[Scene edit records]
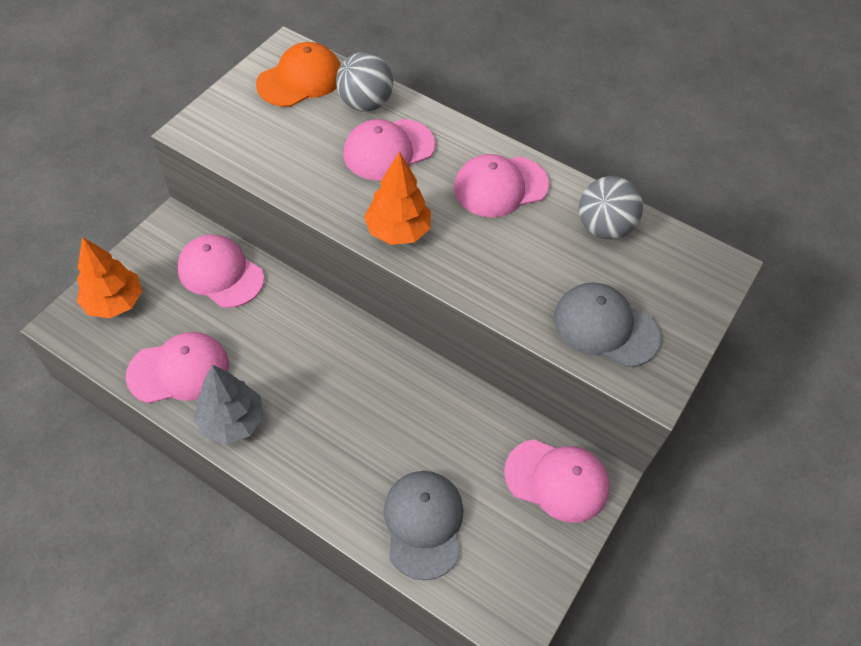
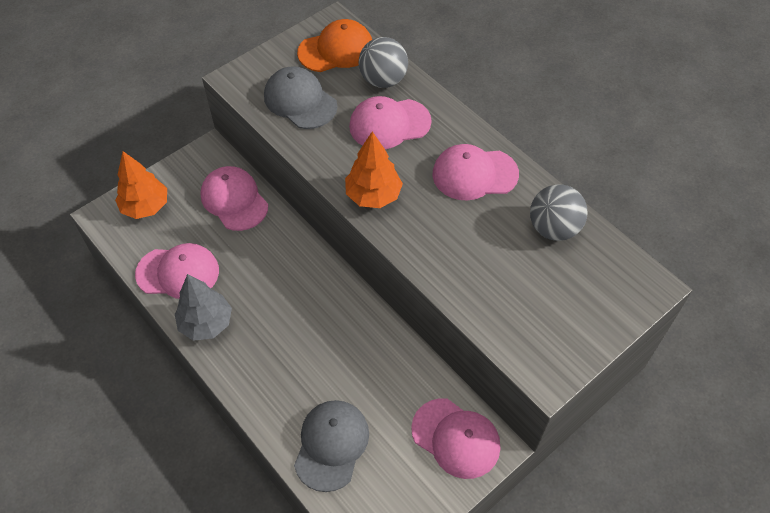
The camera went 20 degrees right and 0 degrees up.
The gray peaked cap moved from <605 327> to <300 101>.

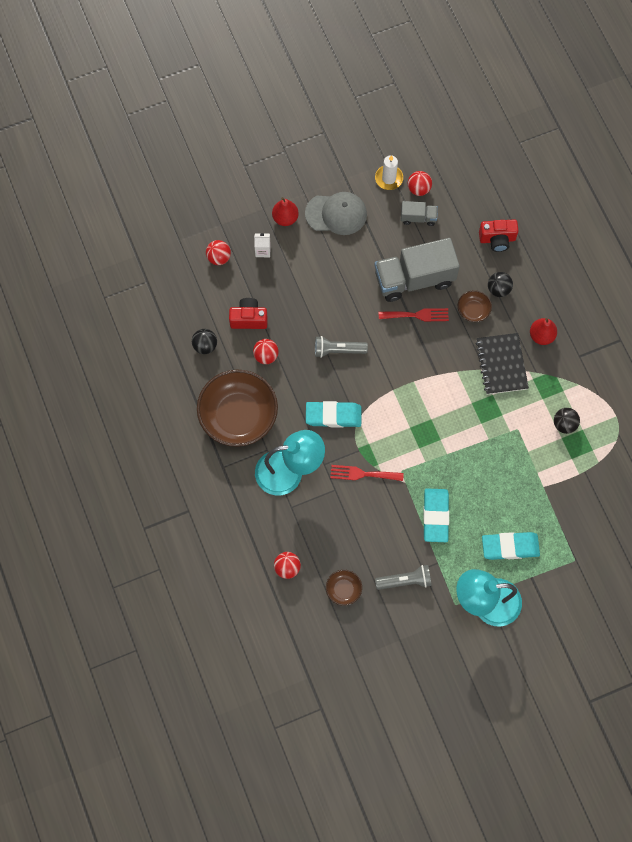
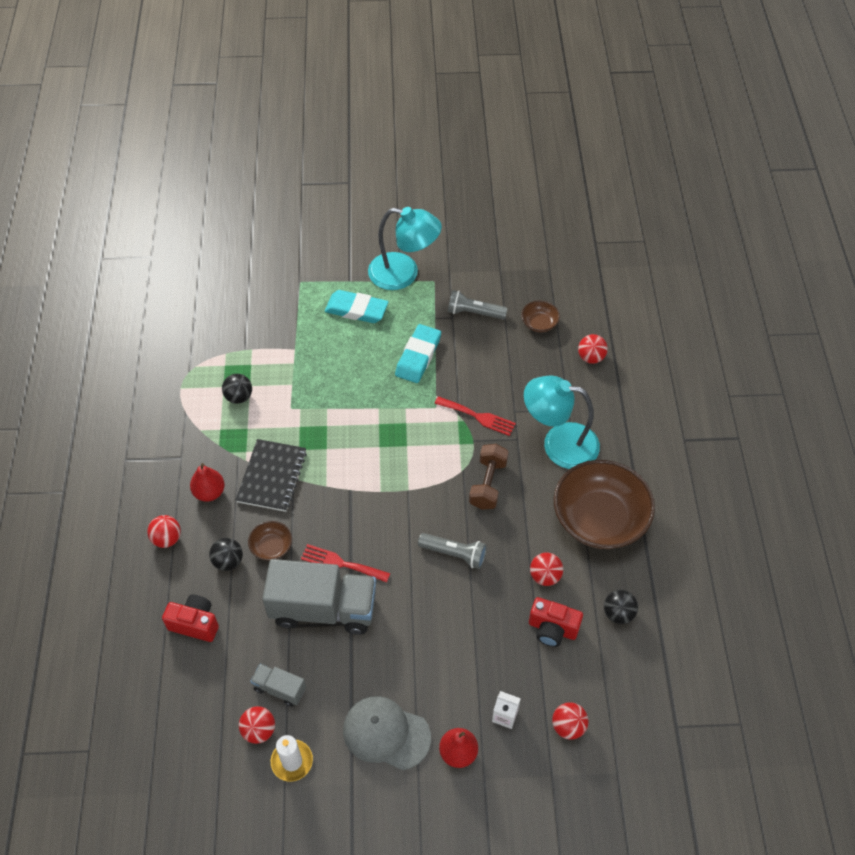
The camera went 160 degrees left and 15 degrees down.
The aqua gum eraser at <333 416> was replaced by the russet hand weight at <488 484>.
The red ball at <167 539> appeared.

WHAT THE EXERCISE ASKS: Repeat every entry above precisely, leaving each picture out.

TASK OUTPUT:
The camera went 20 degrees right and 0 degrees up.
The gray peaked cap moved from <605 327> to <300 101>.

The camera went 160 degrees left and 15 degrees down.
The aqua gum eraser at <333 416> was replaced by the russet hand weight at <488 484>.
The red ball at <167 539> appeared.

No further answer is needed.